Goal of the exercise
Show every line of the records below that contains the word "orange".

---------- Task inputs ----------

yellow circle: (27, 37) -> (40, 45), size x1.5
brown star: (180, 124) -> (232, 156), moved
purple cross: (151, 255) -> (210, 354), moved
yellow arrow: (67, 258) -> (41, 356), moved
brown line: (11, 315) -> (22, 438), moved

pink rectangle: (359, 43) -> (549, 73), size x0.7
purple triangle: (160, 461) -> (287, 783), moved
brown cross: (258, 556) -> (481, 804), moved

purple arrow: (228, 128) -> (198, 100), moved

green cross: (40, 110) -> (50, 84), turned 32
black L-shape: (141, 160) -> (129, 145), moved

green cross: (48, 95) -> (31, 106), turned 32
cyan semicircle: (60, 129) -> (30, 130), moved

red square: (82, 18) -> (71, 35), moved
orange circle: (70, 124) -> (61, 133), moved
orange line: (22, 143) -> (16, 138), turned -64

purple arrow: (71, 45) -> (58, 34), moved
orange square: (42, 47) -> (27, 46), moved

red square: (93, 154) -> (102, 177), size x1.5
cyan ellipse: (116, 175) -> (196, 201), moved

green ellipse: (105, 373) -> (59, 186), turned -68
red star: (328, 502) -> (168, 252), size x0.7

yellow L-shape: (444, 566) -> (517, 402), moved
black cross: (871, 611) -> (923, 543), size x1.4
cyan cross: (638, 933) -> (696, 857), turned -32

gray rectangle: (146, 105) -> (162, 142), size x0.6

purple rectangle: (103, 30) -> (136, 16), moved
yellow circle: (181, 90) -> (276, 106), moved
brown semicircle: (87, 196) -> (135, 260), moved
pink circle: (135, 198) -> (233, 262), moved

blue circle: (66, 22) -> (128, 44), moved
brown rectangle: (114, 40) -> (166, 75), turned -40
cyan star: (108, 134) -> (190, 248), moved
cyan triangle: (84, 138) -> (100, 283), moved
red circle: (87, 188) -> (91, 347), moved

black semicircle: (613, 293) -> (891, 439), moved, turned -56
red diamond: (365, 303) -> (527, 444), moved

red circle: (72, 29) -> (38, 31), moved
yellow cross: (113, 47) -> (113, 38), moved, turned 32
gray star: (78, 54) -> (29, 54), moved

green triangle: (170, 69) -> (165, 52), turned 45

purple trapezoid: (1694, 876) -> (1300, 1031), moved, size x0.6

----------

Answer section
orange circle: (70, 124) -> (61, 133), moved
orange line: (22, 143) -> (16, 138), turned -64
orange square: (42, 47) -> (27, 46), moved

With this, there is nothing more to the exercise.